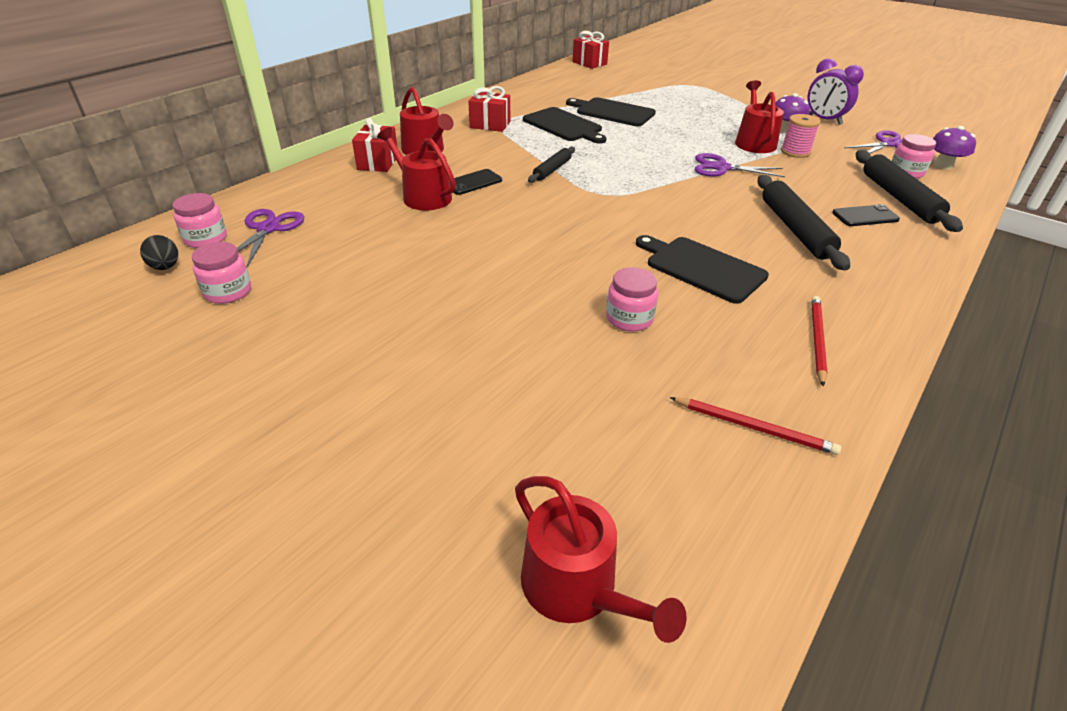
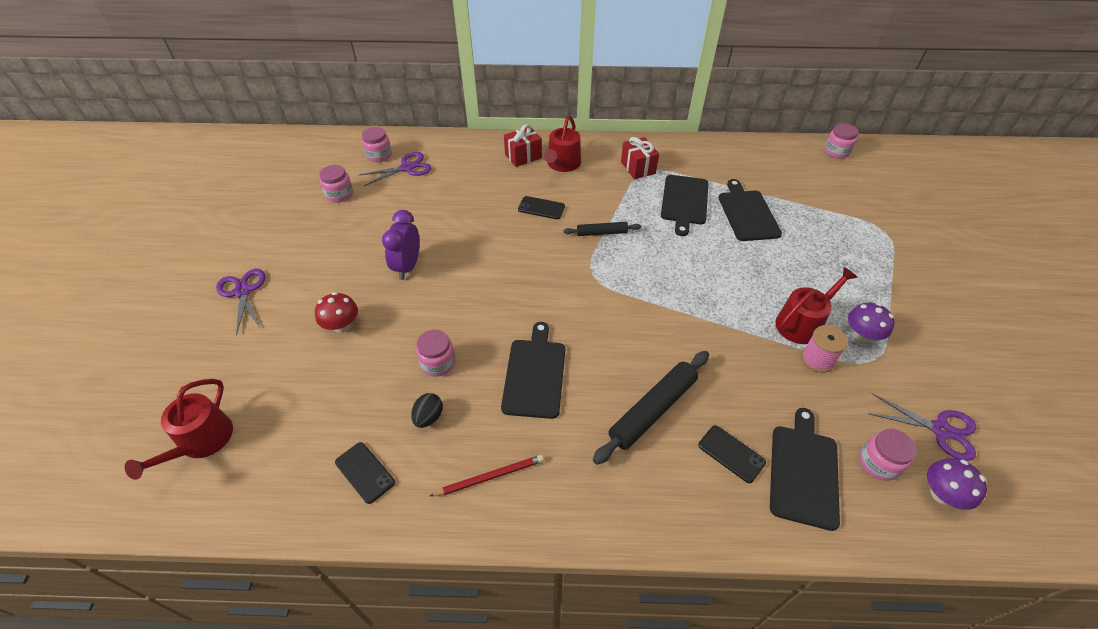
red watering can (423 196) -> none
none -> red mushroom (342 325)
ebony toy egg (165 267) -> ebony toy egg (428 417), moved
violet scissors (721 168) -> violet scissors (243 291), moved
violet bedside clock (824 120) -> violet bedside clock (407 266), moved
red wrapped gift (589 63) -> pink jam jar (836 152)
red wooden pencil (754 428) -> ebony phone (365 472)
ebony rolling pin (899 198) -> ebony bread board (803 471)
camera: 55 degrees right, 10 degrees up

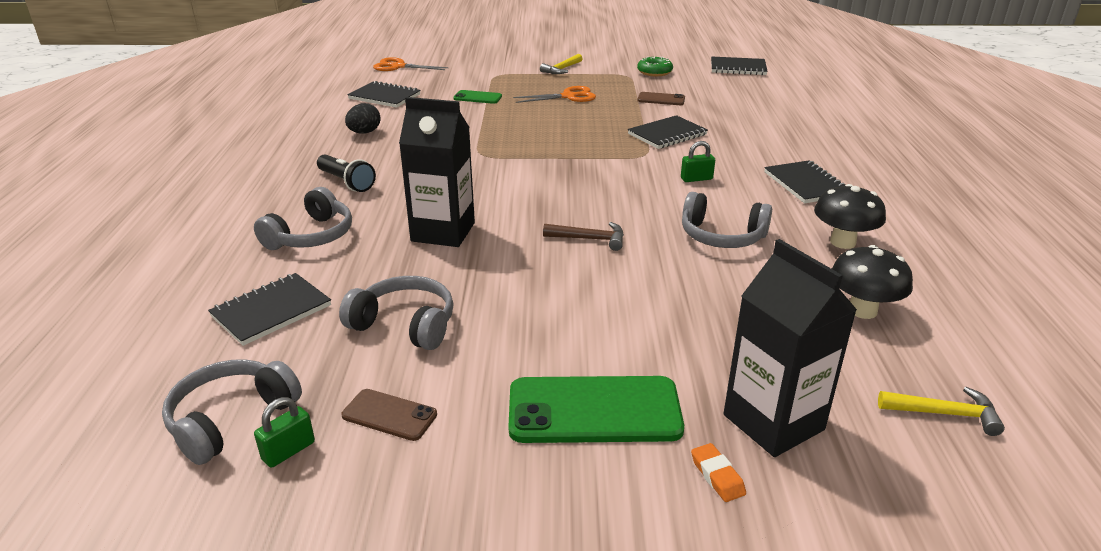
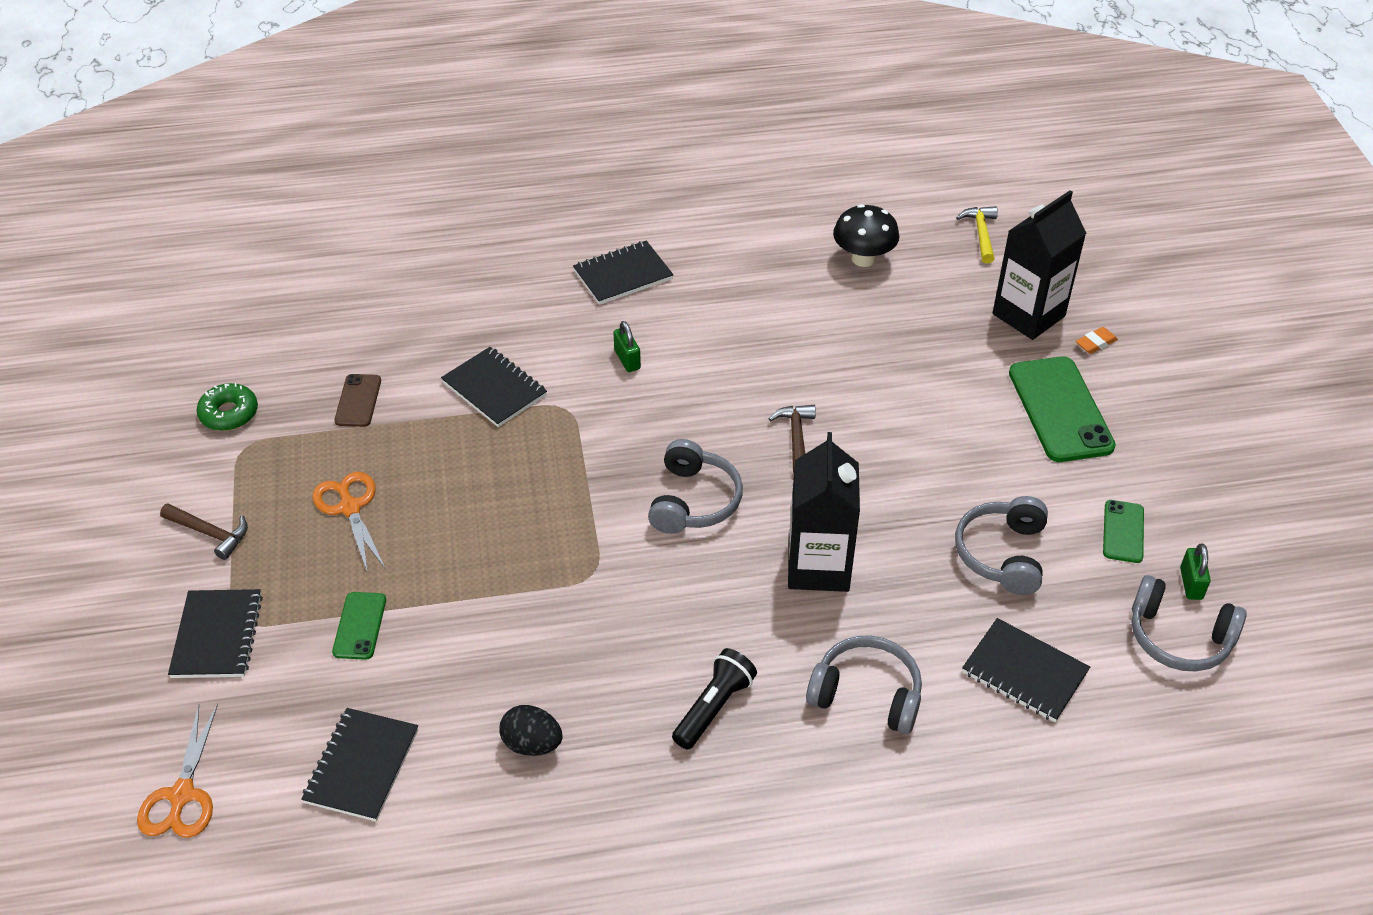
ebony mushroom (842 242) -> none
grey headset (722 236) -> grey headset (693 501), moved
ebony notepad (738 68) -> ebony notepad (217 636), moved
brown phone (389 415) -> green phone (1123 532)
yellow claw hammer (561 69) -> brown claw hammer (210 533)
green padlock (288 451) -> green padlock (1191 583), 60 degrees clockwise
camera: 100 degrees left, 15 degrees up

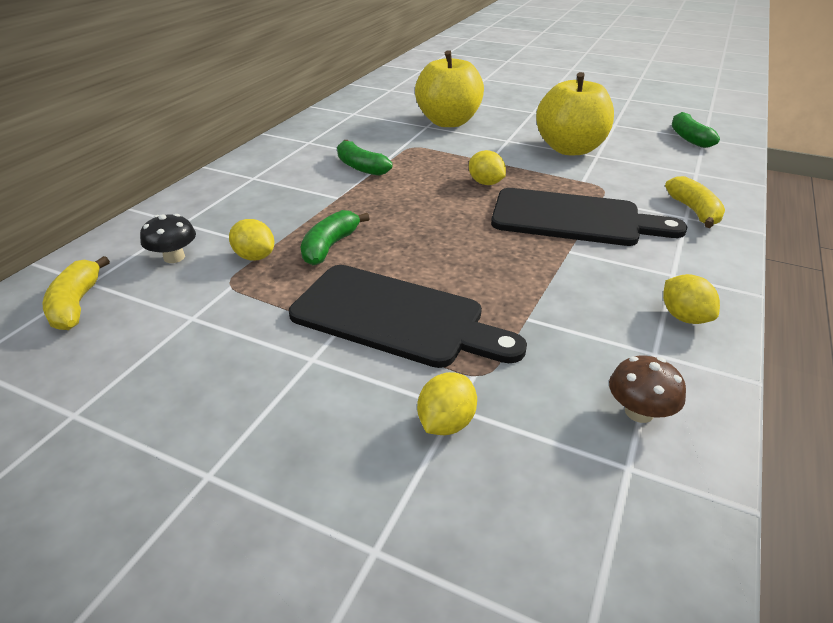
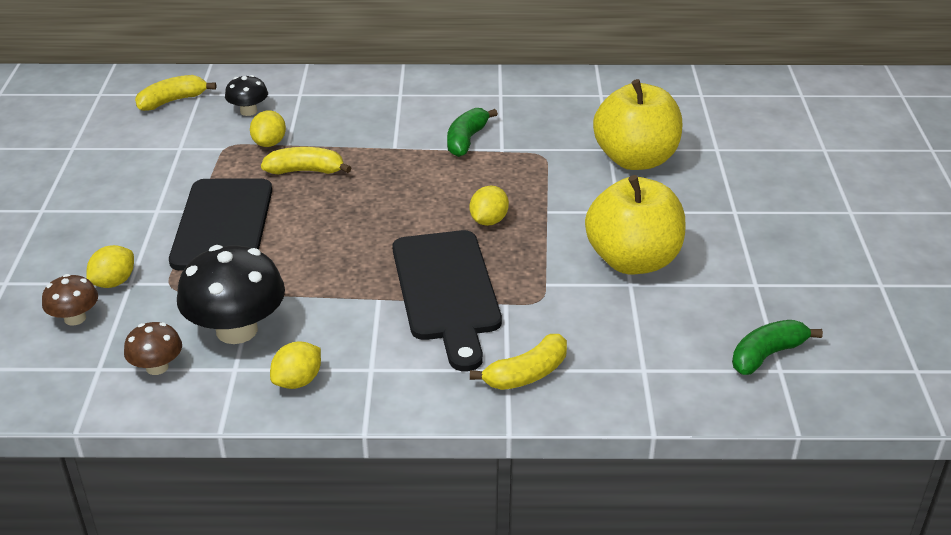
none -> brown mushroom (75 318)
none -> ebony mushroom (237 330)
green toy banana (330 246) -> yellow toy banana (305 171)
yellow lemon (446 422) -> yellow lemon (114 282), 60 degrees counterclockwise
camera: 65 degrees right, 0 degrees up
* * * *
• **Work request**
Where pictures appear, skip them and transcribe all other material word for word.

• **Completed task**
red watering can (423 196) -> none
none -> red mushroom (342 325)
ebony toy egg (165 267) -> ebony toy egg (428 417), moved
violet scissors (721 168) -> violet scissors (243 291), moved
violet bedside clock (824 120) -> violet bedside clock (407 266), moved
red wrapped gift (589 63) -> pink jam jar (836 152)
red wooden pencil (754 428) -> ebony phone (365 472)
ebony rolling pin (899 198) -> ebony bread board (803 471)
camera: 55 degrees right, 10 degrees up

ebony mushroom (842 242) -> none
grey headset (722 236) -> grey headset (693 501), moved
ebony notepad (738 68) -> ebony notepad (217 636), moved
brown phone (389 415) -> green phone (1123 532)
yellow claw hammer (561 69) -> brown claw hammer (210 533)
green padlock (288 451) -> green padlock (1191 583), 60 degrees clockwise
camera: 100 degrees left, 15 degrees up

none -> brown mushroom (75 318)
none -> ebony mushroom (237 330)
green toy banana (330 246) -> yellow toy banana (305 171)
yellow lemon (446 422) -> yellow lemon (114 282), 60 degrees counterclockwise
camera: 65 degrees right, 0 degrees up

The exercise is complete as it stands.